__GIVEN REQUEST__:
Go through the records below and copy out every line that contains the string "acciaccatura".

__RECORDS__:
===

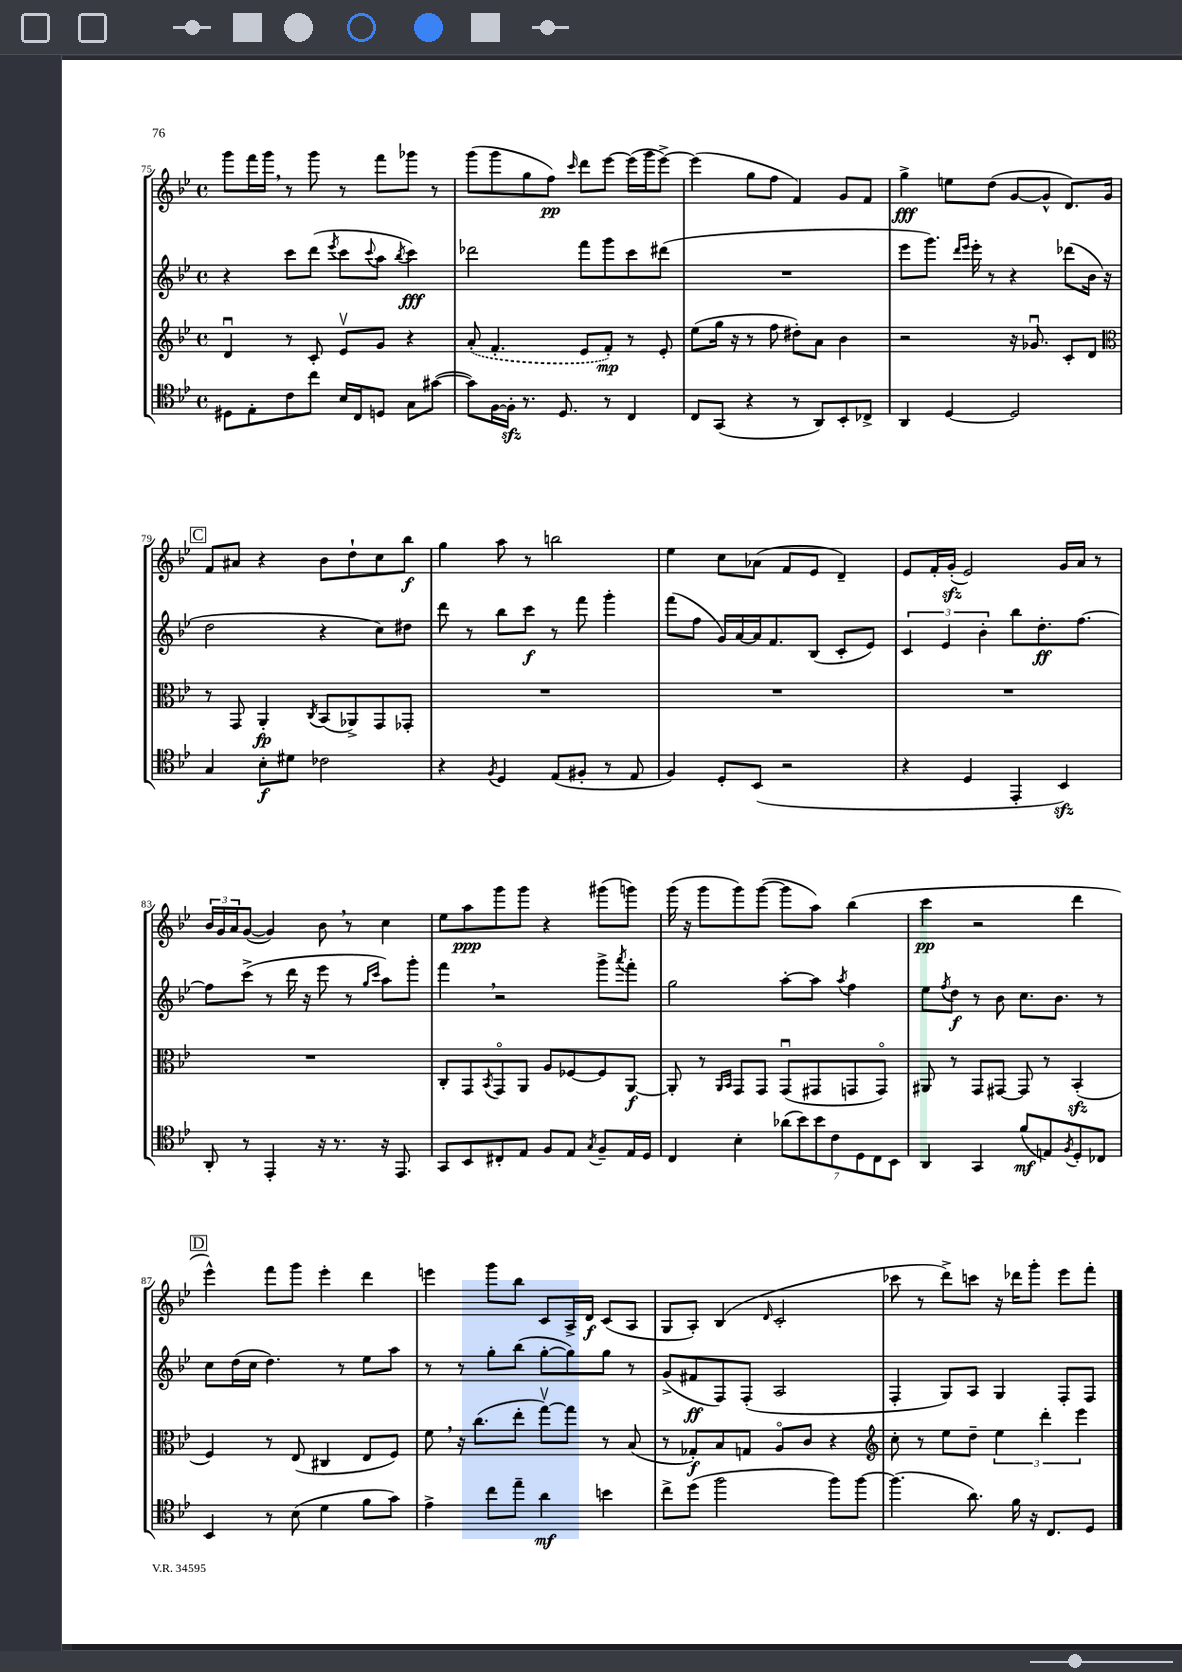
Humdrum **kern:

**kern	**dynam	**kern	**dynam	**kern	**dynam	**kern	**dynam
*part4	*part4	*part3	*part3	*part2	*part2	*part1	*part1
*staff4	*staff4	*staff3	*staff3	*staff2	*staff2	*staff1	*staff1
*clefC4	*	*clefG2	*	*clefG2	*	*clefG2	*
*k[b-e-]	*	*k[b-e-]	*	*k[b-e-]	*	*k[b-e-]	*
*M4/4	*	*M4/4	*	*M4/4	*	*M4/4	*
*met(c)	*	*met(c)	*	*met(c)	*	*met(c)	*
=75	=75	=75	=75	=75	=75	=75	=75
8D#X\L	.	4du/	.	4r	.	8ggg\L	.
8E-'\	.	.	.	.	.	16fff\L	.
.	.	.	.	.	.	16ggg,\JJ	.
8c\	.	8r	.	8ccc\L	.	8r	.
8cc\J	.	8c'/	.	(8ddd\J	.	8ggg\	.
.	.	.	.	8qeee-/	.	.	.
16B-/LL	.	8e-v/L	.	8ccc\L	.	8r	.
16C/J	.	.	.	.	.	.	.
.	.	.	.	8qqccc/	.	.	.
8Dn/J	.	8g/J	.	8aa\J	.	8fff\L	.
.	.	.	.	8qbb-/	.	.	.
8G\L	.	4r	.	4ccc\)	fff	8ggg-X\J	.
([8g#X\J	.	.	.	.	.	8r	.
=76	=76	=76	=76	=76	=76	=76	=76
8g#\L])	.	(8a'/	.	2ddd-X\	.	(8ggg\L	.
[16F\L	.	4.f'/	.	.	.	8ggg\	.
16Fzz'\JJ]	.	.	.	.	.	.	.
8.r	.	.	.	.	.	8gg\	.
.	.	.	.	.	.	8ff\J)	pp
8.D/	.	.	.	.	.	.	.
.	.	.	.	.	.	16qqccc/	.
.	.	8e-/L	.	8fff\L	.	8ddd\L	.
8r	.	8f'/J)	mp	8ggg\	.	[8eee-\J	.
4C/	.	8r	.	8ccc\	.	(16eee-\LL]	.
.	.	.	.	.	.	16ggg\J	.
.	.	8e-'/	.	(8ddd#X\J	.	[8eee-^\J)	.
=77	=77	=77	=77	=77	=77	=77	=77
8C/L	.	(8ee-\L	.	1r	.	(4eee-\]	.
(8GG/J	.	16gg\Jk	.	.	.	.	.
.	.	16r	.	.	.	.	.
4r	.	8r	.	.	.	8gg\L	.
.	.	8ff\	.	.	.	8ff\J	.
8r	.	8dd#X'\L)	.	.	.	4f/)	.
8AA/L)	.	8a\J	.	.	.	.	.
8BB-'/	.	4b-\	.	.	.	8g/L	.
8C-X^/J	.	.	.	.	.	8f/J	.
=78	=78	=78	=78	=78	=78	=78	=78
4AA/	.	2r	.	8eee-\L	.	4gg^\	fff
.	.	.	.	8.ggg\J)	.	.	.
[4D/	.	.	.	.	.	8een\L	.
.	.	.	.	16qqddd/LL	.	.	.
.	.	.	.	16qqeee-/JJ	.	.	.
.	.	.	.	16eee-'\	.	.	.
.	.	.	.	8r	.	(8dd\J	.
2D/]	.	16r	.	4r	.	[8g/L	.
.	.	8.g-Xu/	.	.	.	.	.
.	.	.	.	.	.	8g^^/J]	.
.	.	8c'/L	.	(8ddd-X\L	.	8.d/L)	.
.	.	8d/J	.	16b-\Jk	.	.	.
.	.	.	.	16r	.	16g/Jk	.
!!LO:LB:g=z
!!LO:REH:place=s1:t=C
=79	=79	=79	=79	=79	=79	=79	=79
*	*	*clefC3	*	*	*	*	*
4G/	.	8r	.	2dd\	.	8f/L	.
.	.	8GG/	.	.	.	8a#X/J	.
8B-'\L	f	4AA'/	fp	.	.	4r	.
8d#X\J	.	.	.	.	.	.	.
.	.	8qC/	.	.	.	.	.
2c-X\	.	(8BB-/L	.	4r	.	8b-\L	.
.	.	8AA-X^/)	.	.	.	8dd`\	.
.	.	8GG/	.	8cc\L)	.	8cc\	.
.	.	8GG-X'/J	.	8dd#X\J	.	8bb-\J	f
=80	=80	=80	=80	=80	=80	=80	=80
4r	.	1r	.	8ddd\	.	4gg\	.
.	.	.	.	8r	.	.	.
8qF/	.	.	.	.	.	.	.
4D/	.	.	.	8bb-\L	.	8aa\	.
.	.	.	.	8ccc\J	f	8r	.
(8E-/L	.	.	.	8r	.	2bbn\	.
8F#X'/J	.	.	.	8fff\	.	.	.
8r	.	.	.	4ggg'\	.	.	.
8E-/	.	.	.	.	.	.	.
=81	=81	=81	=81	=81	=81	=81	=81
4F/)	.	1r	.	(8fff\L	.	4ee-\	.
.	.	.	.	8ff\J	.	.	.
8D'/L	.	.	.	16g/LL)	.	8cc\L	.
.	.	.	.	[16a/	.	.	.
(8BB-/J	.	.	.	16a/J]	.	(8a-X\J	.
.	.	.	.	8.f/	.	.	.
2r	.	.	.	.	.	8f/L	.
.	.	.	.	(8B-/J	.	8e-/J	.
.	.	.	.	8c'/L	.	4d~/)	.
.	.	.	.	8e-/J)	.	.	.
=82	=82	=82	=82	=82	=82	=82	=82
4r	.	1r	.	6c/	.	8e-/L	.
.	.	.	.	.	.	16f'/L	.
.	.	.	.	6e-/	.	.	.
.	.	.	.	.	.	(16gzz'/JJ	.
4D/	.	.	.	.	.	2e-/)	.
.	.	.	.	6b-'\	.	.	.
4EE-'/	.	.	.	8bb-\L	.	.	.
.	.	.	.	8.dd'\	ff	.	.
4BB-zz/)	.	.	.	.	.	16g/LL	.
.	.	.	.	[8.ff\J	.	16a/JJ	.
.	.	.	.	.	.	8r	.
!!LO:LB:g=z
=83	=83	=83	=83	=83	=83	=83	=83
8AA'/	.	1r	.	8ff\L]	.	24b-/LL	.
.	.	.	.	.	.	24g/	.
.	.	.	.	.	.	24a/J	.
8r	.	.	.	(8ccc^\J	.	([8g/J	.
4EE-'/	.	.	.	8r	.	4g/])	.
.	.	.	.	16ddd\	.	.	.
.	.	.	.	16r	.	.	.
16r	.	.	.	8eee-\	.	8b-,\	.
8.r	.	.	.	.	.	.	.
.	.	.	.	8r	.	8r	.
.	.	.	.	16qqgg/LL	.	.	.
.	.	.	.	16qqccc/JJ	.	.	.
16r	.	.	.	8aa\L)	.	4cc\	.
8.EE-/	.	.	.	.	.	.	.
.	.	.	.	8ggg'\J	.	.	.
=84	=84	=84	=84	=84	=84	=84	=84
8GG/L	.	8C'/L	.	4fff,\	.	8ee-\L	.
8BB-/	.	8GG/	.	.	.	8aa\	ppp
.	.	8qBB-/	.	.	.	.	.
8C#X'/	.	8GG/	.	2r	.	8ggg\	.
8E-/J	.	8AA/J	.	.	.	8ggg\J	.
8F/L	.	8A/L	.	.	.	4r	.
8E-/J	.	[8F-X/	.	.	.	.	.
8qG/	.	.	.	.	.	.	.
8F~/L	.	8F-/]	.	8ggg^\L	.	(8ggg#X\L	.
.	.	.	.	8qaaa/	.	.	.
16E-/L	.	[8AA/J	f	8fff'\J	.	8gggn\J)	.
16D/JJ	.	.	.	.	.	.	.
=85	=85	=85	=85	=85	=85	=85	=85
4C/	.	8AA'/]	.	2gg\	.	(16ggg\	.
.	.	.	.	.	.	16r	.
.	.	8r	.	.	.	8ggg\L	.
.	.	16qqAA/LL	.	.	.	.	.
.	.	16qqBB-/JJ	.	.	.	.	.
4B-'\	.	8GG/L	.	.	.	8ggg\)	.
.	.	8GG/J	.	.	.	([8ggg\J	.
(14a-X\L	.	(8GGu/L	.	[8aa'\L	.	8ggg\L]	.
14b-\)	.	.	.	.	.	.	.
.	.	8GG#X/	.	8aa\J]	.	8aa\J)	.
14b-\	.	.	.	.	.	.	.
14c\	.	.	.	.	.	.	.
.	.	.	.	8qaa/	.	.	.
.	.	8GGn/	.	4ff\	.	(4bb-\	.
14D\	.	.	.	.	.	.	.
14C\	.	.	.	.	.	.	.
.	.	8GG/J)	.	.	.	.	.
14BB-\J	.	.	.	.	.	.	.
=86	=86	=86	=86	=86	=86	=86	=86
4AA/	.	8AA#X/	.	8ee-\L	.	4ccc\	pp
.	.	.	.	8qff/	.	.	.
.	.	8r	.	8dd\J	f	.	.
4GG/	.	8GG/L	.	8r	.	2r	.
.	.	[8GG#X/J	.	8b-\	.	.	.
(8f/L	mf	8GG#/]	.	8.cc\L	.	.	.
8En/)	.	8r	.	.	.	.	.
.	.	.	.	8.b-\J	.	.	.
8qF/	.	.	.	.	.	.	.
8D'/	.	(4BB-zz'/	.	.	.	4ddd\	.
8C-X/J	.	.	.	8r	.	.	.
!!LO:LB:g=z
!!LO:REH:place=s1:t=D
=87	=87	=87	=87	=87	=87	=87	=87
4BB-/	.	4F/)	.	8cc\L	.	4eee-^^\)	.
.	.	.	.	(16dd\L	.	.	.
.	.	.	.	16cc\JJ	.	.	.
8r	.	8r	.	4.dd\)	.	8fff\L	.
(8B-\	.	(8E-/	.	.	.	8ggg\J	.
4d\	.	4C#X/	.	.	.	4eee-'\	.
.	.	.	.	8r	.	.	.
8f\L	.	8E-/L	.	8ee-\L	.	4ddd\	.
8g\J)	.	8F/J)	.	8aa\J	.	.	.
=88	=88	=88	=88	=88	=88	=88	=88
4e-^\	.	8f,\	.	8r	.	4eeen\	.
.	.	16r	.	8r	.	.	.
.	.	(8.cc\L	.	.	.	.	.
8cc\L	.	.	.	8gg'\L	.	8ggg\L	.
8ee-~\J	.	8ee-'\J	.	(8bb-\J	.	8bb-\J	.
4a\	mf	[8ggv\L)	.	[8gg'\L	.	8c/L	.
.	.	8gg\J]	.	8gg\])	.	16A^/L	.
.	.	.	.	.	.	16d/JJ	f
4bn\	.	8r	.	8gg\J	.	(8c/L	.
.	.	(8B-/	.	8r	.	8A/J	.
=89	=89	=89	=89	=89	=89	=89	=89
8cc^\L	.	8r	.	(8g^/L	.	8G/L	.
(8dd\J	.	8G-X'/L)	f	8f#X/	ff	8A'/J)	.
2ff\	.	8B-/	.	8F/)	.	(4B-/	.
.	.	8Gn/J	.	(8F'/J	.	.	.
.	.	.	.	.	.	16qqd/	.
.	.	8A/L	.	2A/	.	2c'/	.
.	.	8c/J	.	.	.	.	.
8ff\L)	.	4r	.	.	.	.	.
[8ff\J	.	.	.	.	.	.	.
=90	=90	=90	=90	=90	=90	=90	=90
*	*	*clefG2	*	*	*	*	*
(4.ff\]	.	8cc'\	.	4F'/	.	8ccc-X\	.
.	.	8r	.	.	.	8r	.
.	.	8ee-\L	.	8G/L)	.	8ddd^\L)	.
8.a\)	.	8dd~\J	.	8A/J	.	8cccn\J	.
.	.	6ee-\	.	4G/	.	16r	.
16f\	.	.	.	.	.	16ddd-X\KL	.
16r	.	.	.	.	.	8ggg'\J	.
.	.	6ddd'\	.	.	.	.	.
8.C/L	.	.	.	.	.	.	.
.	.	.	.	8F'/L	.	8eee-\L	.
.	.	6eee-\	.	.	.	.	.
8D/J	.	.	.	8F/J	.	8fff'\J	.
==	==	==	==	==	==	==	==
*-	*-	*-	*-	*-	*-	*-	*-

===

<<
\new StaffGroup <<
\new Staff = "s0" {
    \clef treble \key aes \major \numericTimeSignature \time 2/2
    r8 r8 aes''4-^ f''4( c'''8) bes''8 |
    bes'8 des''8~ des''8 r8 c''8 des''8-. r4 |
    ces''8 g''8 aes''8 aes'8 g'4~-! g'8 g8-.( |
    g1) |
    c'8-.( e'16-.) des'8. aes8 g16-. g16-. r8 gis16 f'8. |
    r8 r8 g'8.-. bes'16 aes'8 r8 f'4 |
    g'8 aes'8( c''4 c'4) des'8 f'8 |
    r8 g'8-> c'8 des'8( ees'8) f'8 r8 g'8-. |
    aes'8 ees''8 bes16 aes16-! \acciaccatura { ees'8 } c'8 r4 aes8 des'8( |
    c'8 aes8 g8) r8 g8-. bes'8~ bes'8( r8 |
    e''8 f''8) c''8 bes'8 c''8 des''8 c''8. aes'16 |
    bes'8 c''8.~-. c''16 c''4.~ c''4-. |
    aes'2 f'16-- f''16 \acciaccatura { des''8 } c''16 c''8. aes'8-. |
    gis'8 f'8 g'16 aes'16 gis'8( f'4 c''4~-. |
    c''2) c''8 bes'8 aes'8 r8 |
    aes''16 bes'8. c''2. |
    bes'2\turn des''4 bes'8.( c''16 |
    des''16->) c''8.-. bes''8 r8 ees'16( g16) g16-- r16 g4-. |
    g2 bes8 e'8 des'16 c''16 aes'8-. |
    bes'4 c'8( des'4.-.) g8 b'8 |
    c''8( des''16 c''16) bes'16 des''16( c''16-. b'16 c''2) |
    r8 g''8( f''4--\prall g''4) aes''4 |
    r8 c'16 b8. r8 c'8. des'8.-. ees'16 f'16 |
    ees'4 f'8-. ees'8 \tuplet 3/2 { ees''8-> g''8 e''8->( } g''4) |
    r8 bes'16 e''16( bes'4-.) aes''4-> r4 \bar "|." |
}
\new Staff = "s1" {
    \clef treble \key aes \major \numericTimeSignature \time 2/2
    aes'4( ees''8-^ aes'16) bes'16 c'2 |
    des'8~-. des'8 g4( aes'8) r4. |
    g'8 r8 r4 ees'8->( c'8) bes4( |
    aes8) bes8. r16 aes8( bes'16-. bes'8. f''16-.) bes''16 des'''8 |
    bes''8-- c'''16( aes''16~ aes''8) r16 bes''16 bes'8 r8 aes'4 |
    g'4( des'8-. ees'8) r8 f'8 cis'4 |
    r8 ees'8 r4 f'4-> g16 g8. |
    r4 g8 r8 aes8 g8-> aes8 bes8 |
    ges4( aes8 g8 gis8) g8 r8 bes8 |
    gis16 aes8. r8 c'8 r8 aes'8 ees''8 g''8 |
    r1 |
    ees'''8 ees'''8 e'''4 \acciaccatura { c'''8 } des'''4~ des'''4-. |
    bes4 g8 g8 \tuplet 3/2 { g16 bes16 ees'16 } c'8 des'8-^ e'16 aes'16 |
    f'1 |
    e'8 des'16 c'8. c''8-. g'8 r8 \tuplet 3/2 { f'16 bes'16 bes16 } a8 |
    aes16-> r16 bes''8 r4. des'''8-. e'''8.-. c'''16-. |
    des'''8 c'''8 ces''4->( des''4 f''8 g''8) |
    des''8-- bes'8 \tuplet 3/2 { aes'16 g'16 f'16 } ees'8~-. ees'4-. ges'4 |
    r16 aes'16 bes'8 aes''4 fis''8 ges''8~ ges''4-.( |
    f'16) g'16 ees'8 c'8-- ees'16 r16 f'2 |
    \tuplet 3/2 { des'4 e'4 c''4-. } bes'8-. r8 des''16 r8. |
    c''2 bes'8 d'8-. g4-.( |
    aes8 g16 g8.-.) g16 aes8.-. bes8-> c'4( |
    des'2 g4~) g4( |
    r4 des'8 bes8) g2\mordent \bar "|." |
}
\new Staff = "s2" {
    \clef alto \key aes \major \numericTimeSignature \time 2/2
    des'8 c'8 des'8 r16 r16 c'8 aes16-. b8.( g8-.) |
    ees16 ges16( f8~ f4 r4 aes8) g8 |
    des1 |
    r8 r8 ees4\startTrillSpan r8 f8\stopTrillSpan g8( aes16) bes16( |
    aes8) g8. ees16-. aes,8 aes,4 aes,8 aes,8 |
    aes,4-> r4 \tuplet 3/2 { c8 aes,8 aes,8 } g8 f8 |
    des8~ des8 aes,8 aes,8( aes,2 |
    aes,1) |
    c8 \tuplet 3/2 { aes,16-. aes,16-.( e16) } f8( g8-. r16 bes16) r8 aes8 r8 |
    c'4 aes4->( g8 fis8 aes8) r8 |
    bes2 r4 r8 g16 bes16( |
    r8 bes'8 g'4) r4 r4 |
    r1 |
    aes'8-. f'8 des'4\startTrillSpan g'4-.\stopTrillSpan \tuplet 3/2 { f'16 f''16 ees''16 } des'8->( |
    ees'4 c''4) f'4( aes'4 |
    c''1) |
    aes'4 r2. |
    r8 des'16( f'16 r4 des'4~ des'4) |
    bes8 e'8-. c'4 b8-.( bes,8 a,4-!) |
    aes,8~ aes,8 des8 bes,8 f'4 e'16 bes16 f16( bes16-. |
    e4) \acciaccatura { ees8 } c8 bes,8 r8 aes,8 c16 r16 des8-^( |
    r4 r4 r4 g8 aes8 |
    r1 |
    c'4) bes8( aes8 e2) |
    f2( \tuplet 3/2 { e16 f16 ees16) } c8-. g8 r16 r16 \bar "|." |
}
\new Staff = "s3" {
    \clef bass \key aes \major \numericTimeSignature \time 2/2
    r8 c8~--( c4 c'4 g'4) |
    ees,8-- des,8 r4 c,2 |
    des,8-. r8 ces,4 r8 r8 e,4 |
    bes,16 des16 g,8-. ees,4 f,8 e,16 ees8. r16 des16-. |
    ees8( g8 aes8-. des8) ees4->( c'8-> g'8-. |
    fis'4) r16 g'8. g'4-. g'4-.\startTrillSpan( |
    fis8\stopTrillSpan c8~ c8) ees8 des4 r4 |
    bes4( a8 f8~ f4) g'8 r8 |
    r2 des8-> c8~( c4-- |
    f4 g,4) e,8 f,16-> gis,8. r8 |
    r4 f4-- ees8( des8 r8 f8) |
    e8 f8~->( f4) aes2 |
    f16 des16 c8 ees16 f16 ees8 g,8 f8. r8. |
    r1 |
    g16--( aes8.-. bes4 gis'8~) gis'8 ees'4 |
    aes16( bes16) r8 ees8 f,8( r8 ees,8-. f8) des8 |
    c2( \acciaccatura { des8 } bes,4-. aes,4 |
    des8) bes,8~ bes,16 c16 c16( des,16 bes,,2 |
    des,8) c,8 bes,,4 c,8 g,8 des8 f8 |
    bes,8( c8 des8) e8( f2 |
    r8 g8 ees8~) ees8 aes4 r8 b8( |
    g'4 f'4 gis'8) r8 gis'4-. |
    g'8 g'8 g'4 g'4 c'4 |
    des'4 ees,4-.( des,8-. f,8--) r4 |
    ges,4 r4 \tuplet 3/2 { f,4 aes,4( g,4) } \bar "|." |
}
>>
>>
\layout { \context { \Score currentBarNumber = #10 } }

===

__REPLY__:
    aes'8 ees''8 bes16 aes16-! \acciaccatura { ees'8 } c'8 r4 aes8 des'8( |
    aes'2 f'16-- f''16 \acciaccatura { des''8 } c''16 c''8. aes'8-. |
    ees'''8 ees'''8 e'''4 \acciaccatura { c'''8 } des'''4~ des'''4-. |
    e4) \acciaccatura { ees8 } c8 bes,8 r8 aes,8 c16 r16 des8-^( |
    c2( \acciaccatura { des8 } bes,4-. aes,4 |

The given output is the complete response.